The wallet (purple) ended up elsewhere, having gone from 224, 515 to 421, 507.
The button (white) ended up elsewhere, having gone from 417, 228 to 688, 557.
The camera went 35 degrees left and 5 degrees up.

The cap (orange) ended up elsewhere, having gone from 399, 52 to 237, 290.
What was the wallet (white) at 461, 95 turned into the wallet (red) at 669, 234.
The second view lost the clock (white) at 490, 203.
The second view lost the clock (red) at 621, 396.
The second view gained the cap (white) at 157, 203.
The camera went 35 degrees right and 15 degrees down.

__EXERCISE DETAILS__:
Your answer should consist of every record, printed exactly as given.

__TASK ANSWER__:
The wallet (purple) ended up elsewhere, having gone from 224, 515 to 421, 507.
The button (white) ended up elsewhere, having gone from 417, 228 to 688, 557.
The camera went 35 degrees left and 5 degrees up.

The cap (orange) ended up elsewhere, having gone from 399, 52 to 237, 290.
What was the wallet (white) at 461, 95 turned into the wallet (red) at 669, 234.
The second view lost the clock (white) at 490, 203.
The second view lost the clock (red) at 621, 396.
The second view gained the cap (white) at 157, 203.
The camera went 35 degrees right and 15 degrees down.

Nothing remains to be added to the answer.